[Opening Records for this exercise section]

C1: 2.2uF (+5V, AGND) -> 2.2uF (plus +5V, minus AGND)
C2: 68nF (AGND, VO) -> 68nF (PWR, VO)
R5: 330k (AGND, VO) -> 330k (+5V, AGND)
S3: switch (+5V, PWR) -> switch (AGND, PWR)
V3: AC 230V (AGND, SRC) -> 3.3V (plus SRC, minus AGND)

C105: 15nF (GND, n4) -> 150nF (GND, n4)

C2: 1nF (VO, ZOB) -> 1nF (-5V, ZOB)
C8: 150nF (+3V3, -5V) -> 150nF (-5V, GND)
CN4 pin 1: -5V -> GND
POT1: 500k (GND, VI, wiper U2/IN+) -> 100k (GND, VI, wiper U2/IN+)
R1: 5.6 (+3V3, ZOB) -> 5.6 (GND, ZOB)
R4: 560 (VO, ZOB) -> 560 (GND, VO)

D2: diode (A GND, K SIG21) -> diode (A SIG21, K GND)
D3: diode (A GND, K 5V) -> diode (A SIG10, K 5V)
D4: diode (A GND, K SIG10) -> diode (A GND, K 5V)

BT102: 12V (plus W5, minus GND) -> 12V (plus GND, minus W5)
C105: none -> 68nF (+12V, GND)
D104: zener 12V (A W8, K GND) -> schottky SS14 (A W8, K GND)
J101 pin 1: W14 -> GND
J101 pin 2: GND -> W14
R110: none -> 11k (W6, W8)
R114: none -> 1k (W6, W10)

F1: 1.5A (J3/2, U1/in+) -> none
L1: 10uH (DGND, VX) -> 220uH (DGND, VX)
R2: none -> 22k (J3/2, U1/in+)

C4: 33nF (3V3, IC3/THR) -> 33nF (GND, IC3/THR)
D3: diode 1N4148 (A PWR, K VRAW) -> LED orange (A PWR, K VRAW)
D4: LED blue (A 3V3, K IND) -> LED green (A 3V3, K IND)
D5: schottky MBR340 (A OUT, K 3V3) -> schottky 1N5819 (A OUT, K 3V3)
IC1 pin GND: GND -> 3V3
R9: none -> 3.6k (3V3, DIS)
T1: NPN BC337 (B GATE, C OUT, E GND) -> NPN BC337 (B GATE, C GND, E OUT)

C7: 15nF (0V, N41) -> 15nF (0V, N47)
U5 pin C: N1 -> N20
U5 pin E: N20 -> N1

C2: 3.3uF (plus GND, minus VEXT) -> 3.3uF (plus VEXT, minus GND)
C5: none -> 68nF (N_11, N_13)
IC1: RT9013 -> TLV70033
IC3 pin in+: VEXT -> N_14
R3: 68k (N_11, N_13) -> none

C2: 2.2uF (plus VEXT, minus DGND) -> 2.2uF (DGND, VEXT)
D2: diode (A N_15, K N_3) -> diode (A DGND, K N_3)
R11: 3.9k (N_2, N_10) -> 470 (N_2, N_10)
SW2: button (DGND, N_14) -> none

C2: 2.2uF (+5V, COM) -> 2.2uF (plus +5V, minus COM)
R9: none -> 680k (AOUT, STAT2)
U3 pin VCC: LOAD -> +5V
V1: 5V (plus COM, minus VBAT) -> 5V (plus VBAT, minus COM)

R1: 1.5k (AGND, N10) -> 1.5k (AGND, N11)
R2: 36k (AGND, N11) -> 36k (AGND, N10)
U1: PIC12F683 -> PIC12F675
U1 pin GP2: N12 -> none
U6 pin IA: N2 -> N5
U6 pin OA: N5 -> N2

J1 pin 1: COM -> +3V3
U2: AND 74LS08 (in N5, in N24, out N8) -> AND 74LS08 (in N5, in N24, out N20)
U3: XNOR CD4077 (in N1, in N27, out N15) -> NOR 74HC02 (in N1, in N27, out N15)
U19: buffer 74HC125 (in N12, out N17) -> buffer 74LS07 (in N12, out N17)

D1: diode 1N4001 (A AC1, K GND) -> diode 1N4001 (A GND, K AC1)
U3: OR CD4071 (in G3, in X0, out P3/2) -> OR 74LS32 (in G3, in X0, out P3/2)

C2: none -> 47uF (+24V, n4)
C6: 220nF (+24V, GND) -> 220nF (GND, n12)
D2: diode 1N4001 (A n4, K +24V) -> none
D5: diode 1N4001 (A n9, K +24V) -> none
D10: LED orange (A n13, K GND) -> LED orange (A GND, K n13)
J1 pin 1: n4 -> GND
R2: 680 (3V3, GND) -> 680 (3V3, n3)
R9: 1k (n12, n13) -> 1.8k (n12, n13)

[Closing Records for this exercise section]

Exercise requirements
Your reply must contain exactly the lines from the first line of the data through the line holding "C105: 15nF (GND, n4) -> 150nF (GND, n4)", and nothing more.

Output for this task
C1: 2.2uF (+5V, AGND) -> 2.2uF (plus +5V, minus AGND)
C2: 68nF (AGND, VO) -> 68nF (PWR, VO)
R5: 330k (AGND, VO) -> 330k (+5V, AGND)
S3: switch (+5V, PWR) -> switch (AGND, PWR)
V3: AC 230V (AGND, SRC) -> 3.3V (plus SRC, minus AGND)

C105: 15nF (GND, n4) -> 150nF (GND, n4)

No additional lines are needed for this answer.